◆ **JOB**: Could you print every line from the first one of the records below through the line containing "brown spray bottle [256,459,301,559]", with both included and nothing else?

◆ **RECORDS FOR THE TASK**:
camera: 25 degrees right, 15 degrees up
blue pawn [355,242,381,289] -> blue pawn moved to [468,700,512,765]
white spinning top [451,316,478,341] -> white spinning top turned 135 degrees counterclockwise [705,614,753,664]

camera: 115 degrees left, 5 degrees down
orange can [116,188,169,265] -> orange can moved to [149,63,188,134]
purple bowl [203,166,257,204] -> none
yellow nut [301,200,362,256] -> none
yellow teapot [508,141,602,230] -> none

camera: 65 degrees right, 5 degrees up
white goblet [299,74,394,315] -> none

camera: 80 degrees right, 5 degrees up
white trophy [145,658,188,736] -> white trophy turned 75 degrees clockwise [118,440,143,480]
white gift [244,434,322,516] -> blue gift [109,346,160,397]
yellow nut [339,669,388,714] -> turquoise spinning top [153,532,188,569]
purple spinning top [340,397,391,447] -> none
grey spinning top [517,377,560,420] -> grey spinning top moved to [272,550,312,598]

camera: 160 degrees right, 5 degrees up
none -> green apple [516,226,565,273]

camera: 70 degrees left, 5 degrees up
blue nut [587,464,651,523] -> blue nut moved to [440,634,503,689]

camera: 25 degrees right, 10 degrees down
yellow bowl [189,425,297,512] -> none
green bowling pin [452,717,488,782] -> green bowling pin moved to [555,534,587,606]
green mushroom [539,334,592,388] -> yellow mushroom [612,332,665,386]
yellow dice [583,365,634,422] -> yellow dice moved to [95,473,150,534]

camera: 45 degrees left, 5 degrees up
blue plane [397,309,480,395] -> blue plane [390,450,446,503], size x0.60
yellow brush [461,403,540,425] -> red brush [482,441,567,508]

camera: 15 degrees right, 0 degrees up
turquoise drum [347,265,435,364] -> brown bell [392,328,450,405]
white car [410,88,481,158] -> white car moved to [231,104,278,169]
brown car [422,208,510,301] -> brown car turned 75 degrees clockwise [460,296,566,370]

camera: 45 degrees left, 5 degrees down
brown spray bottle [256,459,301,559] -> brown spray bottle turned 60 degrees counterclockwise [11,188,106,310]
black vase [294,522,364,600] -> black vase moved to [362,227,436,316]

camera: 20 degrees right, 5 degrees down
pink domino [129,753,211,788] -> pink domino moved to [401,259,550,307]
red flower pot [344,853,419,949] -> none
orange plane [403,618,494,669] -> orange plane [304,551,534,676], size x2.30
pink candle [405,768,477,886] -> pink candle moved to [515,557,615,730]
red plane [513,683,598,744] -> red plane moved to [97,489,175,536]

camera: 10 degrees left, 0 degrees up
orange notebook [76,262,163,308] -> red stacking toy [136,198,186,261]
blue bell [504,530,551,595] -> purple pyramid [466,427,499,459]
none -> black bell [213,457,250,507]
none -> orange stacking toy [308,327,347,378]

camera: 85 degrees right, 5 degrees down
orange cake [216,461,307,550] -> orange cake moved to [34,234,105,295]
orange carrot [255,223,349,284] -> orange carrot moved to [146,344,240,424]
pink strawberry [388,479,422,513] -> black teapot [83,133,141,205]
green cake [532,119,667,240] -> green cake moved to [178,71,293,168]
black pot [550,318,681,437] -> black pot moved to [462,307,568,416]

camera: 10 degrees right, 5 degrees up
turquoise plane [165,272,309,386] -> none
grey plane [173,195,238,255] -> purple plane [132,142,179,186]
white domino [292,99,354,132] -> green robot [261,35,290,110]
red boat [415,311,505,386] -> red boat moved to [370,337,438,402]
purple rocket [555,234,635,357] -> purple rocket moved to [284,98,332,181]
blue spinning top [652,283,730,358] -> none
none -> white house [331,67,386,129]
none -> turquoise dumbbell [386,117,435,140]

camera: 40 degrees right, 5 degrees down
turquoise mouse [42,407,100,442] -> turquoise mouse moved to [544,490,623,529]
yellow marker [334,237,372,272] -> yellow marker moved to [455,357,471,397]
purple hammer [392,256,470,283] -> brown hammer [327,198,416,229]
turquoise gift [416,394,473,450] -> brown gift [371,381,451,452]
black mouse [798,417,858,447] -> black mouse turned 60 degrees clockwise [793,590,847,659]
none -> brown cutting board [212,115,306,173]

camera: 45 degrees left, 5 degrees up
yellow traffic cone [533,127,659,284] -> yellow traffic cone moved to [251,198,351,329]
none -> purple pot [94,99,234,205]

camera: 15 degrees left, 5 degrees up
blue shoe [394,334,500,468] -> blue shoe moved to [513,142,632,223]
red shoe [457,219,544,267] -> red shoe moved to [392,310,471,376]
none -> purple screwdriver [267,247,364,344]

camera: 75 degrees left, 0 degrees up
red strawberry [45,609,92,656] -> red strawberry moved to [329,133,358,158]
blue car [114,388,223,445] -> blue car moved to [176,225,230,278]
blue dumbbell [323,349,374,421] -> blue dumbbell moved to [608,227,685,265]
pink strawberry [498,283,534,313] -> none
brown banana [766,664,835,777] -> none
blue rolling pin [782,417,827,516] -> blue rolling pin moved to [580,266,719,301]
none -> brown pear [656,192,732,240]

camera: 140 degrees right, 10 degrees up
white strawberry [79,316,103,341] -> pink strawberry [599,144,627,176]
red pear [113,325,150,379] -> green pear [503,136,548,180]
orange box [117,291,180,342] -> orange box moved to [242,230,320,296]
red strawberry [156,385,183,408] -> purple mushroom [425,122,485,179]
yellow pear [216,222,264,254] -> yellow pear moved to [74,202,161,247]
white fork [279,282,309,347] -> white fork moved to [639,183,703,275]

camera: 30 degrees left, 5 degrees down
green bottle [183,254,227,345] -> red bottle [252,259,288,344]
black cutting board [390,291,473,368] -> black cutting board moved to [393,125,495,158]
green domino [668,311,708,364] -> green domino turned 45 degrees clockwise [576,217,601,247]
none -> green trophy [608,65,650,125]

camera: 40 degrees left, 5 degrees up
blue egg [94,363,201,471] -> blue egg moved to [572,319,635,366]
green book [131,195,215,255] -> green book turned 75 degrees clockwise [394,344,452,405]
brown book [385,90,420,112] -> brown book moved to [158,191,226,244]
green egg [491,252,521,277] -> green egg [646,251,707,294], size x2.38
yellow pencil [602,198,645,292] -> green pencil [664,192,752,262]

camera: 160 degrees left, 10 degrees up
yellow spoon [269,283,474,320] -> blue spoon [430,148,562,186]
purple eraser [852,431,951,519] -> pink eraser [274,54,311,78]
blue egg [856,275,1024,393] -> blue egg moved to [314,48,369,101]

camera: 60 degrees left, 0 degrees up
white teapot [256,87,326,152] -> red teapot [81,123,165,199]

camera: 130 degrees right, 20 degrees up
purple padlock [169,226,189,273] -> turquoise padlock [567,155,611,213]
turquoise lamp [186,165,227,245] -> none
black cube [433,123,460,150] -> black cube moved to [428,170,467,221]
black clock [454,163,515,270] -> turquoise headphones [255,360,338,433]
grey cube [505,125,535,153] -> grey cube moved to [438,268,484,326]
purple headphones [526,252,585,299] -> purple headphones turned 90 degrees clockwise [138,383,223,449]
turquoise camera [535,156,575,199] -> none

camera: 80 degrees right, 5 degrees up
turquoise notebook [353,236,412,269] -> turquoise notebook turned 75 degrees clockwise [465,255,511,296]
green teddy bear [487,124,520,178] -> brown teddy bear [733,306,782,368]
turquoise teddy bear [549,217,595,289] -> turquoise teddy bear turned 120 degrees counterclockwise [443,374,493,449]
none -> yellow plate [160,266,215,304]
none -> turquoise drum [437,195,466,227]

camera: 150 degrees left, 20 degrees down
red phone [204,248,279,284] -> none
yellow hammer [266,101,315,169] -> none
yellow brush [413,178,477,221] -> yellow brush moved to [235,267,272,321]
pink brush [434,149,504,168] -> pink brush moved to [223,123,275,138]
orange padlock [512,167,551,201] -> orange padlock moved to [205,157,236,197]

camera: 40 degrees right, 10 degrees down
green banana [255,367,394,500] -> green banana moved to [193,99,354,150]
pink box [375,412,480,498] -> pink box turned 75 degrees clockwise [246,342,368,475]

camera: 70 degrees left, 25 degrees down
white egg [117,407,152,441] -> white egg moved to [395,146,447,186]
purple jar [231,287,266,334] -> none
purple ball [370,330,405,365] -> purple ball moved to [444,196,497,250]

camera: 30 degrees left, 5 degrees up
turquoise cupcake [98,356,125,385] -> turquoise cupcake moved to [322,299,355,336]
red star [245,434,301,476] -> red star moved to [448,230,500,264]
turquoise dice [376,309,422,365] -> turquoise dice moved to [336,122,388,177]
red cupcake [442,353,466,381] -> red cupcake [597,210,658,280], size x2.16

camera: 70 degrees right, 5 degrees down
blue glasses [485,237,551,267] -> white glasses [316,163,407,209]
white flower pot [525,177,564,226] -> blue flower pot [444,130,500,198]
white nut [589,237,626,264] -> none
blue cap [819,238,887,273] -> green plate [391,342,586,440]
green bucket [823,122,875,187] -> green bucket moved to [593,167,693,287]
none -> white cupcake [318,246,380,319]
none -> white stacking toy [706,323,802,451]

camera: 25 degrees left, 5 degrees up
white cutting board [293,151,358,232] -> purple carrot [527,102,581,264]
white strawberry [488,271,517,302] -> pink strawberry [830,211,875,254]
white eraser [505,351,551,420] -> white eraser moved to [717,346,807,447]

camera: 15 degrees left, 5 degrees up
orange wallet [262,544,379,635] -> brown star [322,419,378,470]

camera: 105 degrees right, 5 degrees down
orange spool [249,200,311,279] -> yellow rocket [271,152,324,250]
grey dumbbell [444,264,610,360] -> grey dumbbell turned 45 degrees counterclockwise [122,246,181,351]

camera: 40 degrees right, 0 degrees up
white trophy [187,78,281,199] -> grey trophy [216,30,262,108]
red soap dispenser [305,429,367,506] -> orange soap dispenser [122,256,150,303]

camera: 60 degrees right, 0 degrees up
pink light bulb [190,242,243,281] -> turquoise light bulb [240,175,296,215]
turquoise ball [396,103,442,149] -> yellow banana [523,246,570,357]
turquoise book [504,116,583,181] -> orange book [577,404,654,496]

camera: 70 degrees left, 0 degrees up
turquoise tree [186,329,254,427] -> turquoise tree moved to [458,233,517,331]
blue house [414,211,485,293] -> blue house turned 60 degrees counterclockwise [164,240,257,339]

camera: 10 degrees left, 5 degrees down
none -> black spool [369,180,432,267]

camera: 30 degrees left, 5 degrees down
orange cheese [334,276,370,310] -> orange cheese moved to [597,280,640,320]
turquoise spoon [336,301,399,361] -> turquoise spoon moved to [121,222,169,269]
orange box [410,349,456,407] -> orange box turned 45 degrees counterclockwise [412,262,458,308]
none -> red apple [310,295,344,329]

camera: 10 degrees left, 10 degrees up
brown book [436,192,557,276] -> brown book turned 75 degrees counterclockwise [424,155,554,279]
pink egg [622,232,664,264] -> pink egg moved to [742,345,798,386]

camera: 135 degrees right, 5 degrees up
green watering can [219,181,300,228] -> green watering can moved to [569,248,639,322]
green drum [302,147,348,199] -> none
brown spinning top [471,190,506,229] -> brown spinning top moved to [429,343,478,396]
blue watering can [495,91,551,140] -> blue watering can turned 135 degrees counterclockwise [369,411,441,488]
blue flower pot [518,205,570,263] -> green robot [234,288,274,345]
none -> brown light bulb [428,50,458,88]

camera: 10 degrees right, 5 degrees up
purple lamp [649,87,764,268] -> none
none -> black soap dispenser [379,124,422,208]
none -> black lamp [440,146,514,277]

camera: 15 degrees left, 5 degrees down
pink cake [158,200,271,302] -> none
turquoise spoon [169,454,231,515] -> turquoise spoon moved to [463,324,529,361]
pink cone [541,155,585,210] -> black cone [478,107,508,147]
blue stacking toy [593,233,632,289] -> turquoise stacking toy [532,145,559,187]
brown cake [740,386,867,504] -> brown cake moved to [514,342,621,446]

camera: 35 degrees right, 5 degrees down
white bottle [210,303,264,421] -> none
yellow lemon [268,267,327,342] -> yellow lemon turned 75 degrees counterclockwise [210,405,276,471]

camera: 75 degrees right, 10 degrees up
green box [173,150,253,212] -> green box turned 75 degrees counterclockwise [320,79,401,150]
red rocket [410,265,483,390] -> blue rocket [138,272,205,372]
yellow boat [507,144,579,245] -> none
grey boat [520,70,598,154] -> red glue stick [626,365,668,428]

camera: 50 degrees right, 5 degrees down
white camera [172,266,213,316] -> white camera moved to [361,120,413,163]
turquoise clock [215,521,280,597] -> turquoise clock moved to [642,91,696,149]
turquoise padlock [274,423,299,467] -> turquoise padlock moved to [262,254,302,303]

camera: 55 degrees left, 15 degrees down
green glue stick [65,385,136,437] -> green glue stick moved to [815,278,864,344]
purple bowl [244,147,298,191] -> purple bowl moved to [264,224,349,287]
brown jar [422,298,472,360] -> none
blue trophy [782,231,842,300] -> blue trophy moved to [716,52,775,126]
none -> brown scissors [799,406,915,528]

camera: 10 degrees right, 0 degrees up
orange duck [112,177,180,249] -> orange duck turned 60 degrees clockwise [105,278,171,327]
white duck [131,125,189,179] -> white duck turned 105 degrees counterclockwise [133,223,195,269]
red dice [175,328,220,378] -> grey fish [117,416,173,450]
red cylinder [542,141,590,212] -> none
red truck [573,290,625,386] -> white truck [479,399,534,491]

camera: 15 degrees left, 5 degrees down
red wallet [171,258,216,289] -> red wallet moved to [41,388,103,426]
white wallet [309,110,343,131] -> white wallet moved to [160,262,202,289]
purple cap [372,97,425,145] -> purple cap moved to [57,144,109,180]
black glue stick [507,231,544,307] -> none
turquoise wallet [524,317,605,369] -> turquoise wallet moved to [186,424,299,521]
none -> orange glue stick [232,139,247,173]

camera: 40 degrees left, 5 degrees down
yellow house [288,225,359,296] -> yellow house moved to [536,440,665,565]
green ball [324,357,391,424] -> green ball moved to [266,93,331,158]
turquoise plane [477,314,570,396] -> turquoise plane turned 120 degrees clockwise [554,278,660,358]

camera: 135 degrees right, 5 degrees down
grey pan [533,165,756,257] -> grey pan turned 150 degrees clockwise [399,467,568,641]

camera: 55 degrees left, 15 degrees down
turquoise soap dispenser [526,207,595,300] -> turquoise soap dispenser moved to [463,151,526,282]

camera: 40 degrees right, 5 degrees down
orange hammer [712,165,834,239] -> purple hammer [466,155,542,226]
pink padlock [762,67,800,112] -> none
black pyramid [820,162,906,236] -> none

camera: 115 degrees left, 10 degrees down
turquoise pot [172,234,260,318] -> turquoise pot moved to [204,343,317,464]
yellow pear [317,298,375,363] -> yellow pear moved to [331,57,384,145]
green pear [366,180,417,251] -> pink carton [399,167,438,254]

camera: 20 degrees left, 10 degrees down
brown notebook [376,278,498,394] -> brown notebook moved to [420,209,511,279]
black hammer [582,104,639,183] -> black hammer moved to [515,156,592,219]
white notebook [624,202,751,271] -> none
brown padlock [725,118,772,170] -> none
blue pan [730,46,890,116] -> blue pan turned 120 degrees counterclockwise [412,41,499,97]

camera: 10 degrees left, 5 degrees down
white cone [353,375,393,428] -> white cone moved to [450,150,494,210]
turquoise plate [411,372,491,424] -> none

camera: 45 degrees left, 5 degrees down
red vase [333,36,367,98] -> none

◆ **WRITTEN RESPONSE**:
camera: 25 degrees right, 15 degrees up
blue pawn [355,242,381,289] -> blue pawn moved to [468,700,512,765]
white spinning top [451,316,478,341] -> white spinning top turned 135 degrees counterclockwise [705,614,753,664]

camera: 115 degrees left, 5 degrees down
orange can [116,188,169,265] -> orange can moved to [149,63,188,134]
purple bowl [203,166,257,204] -> none
yellow nut [301,200,362,256] -> none
yellow teapot [508,141,602,230] -> none

camera: 65 degrees right, 5 degrees up
white goblet [299,74,394,315] -> none

camera: 80 degrees right, 5 degrees up
white trophy [145,658,188,736] -> white trophy turned 75 degrees clockwise [118,440,143,480]
white gift [244,434,322,516] -> blue gift [109,346,160,397]
yellow nut [339,669,388,714] -> turquoise spinning top [153,532,188,569]
purple spinning top [340,397,391,447] -> none
grey spinning top [517,377,560,420] -> grey spinning top moved to [272,550,312,598]

camera: 160 degrees right, 5 degrees up
none -> green apple [516,226,565,273]

camera: 70 degrees left, 5 degrees up
blue nut [587,464,651,523] -> blue nut moved to [440,634,503,689]

camera: 25 degrees right, 10 degrees down
yellow bowl [189,425,297,512] -> none
green bowling pin [452,717,488,782] -> green bowling pin moved to [555,534,587,606]
green mushroom [539,334,592,388] -> yellow mushroom [612,332,665,386]
yellow dice [583,365,634,422] -> yellow dice moved to [95,473,150,534]

camera: 45 degrees left, 5 degrees up
blue plane [397,309,480,395] -> blue plane [390,450,446,503], size x0.60
yellow brush [461,403,540,425] -> red brush [482,441,567,508]

camera: 15 degrees right, 0 degrees up
turquoise drum [347,265,435,364] -> brown bell [392,328,450,405]
white car [410,88,481,158] -> white car moved to [231,104,278,169]
brown car [422,208,510,301] -> brown car turned 75 degrees clockwise [460,296,566,370]

camera: 45 degrees left, 5 degrees down
brown spray bottle [256,459,301,559] -> brown spray bottle turned 60 degrees counterclockwise [11,188,106,310]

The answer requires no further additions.